Your goal> Of the material below, only the lines from the line containing "Badges: [727,977,777,1016] ->" down to the line containing "Sprint ideas: [741,325,962,500]" belong in the answer, written out exactly.

------------

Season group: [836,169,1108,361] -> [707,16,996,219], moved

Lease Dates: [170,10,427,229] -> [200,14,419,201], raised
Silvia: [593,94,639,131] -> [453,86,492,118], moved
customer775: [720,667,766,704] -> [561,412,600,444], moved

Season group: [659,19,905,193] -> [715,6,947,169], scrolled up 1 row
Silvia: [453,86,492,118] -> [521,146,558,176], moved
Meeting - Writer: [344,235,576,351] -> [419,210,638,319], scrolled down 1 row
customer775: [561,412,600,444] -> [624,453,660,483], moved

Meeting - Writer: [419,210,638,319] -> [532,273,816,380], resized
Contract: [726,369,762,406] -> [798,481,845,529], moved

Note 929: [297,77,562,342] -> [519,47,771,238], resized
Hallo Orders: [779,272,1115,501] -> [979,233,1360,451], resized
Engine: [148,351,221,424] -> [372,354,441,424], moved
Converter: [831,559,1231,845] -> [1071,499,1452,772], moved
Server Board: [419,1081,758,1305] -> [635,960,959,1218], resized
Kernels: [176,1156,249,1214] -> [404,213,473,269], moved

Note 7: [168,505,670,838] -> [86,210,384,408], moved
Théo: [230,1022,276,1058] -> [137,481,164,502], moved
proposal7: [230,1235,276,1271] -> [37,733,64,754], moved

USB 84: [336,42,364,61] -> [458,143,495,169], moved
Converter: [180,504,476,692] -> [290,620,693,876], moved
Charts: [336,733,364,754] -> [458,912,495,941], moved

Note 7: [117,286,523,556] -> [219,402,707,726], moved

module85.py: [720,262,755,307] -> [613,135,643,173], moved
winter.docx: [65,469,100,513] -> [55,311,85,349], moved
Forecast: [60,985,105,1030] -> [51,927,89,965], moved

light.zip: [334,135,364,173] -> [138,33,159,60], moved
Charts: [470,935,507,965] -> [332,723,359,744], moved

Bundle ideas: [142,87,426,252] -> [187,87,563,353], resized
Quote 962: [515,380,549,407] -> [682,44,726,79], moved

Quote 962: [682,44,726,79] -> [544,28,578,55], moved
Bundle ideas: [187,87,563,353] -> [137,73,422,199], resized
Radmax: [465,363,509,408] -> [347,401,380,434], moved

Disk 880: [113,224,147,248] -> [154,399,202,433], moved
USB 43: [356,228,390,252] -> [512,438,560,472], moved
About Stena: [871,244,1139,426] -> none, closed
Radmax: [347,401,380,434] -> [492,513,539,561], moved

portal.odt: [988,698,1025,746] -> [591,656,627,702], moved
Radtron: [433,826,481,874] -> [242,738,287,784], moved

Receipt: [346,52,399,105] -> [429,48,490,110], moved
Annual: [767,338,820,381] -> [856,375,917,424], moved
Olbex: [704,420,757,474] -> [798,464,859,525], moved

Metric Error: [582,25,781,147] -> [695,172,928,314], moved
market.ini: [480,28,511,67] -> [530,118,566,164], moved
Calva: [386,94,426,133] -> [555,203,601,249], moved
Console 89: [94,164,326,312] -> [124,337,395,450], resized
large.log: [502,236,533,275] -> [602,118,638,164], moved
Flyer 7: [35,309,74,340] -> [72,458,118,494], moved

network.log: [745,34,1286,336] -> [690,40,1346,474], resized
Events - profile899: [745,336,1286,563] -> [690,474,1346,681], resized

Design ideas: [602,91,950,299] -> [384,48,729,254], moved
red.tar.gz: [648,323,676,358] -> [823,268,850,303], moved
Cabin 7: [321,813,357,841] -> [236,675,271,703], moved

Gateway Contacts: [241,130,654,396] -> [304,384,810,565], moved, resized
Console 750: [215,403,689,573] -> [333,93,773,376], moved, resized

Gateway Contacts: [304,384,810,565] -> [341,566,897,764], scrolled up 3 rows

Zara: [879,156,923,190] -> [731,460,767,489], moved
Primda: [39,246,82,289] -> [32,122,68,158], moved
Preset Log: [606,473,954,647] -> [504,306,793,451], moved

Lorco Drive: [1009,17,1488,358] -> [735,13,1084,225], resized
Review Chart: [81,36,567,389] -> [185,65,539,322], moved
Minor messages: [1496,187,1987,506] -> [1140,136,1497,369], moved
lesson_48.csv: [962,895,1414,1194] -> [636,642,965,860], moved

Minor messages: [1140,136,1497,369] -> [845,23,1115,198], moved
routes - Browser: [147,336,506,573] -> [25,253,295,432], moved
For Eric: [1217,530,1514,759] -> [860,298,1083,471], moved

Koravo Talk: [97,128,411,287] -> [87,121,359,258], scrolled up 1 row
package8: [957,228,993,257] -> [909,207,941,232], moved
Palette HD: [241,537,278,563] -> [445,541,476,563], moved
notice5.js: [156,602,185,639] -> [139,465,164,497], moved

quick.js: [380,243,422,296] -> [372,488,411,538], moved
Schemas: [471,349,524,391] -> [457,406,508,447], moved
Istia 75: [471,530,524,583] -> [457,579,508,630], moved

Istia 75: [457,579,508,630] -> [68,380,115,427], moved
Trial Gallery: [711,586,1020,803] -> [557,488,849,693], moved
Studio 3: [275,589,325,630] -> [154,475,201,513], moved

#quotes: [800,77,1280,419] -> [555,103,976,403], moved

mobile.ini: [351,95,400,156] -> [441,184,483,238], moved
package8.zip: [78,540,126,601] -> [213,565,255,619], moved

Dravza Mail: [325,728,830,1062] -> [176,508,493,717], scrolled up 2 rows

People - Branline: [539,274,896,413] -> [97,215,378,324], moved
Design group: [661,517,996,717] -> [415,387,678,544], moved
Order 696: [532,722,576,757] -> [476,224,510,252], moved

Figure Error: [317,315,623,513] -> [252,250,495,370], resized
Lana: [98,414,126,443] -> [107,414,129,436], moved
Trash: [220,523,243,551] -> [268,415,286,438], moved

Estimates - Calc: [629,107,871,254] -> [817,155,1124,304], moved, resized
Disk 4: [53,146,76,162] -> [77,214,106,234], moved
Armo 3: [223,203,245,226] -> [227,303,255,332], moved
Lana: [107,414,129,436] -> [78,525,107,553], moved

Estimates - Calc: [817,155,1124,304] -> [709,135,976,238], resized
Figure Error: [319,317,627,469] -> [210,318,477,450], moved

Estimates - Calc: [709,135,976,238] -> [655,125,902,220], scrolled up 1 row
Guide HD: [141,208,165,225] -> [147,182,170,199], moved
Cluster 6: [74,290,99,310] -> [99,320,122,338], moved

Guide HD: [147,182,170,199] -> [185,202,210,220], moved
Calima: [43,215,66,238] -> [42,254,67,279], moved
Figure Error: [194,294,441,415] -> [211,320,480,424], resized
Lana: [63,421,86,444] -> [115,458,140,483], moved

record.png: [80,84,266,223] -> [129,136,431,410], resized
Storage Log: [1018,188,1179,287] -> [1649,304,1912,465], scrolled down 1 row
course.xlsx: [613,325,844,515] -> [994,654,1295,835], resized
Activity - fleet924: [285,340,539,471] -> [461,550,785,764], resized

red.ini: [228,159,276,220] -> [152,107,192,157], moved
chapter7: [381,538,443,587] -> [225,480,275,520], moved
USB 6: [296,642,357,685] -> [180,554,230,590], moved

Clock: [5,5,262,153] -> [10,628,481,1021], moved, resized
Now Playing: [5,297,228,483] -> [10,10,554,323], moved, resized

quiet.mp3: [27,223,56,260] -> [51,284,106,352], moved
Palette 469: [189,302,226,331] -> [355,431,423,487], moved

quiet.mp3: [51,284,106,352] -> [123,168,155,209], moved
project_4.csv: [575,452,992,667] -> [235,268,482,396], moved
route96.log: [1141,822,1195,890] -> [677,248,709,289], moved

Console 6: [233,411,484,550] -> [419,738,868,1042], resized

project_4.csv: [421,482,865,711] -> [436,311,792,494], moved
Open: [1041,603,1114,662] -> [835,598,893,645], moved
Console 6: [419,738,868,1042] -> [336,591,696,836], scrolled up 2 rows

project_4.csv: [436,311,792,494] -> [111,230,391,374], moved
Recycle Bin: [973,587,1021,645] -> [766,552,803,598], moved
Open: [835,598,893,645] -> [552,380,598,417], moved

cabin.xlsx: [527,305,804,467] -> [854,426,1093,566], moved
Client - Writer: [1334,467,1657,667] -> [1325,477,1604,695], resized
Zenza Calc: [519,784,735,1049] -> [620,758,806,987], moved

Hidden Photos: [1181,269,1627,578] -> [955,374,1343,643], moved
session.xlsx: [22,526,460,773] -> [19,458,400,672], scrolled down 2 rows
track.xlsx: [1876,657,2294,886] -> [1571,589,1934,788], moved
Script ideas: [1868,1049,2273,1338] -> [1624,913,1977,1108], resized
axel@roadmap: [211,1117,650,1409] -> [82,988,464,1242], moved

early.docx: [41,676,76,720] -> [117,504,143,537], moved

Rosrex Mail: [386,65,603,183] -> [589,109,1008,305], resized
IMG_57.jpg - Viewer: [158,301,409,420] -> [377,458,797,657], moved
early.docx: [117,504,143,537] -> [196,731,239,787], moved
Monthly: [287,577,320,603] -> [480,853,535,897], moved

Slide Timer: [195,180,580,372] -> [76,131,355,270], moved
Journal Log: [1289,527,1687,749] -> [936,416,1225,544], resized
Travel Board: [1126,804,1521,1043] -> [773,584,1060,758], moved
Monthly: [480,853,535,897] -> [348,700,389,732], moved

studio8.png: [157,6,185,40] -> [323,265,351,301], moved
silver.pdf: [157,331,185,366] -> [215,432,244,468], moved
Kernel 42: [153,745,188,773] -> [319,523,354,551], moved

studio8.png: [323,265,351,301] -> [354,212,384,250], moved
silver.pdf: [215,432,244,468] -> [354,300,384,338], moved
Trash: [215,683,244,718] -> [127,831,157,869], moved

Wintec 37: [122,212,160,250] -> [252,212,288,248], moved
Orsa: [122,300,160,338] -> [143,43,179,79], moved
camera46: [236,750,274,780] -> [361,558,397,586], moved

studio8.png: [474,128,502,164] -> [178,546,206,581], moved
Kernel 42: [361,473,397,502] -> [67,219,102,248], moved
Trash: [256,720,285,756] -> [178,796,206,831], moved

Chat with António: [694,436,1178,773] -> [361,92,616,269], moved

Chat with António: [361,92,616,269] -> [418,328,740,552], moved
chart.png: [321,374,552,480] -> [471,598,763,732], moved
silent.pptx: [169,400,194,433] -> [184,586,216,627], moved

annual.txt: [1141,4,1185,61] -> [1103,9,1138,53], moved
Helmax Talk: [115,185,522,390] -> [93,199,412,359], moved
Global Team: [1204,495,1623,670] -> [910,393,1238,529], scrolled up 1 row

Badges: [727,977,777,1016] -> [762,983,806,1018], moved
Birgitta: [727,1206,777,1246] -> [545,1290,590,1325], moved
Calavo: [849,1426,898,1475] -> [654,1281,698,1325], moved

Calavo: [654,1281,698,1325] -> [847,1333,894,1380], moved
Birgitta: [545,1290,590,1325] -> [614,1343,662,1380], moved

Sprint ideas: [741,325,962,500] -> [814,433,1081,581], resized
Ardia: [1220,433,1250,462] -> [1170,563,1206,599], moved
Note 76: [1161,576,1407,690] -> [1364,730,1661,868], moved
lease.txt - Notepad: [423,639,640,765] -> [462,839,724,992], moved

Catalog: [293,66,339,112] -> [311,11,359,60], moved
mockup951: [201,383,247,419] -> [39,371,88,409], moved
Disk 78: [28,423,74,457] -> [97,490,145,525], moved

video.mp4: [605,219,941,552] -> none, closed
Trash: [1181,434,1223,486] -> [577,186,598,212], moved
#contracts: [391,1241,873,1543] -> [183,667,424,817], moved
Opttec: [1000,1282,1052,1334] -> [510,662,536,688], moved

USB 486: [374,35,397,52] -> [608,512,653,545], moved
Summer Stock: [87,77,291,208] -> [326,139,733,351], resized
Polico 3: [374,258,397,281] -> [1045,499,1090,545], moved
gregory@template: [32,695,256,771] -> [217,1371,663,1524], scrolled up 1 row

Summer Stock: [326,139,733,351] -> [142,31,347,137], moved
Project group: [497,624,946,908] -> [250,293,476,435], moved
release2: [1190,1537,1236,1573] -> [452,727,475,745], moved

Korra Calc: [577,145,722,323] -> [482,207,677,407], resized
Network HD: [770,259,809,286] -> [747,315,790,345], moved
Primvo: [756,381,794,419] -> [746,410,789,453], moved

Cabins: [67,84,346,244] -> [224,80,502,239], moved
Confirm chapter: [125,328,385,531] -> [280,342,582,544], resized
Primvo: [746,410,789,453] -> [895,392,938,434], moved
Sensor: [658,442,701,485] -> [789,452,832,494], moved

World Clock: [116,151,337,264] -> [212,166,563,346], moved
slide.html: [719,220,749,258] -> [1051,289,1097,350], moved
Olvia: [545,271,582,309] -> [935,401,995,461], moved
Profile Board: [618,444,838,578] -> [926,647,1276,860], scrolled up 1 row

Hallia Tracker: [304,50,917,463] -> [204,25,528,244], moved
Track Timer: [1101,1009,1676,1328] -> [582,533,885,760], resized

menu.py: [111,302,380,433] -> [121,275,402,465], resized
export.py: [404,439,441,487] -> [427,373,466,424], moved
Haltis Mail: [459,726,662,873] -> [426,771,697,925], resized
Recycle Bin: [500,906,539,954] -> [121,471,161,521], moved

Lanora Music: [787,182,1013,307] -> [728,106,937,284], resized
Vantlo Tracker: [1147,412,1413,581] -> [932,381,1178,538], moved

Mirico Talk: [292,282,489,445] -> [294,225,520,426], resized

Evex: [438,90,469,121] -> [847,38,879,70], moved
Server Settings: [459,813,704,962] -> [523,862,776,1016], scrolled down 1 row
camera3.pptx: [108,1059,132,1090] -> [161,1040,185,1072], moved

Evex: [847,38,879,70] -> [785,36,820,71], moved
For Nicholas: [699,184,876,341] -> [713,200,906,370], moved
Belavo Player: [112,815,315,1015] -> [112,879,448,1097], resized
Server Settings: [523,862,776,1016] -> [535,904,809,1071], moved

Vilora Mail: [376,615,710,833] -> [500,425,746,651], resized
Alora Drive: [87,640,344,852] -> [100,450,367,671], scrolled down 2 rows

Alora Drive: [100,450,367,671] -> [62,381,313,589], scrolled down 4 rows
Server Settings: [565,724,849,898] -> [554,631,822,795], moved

------------

Completed task>
Badges: [727,977,777,1016] -> [762,983,806,1018], moved
Birgitta: [727,1206,777,1246] -> [545,1290,590,1325], moved
Calavo: [849,1426,898,1475] -> [654,1281,698,1325], moved

Calavo: [654,1281,698,1325] -> [847,1333,894,1380], moved
Birgitta: [545,1290,590,1325] -> [614,1343,662,1380], moved

Sprint ideas: [741,325,962,500] -> [814,433,1081,581], resized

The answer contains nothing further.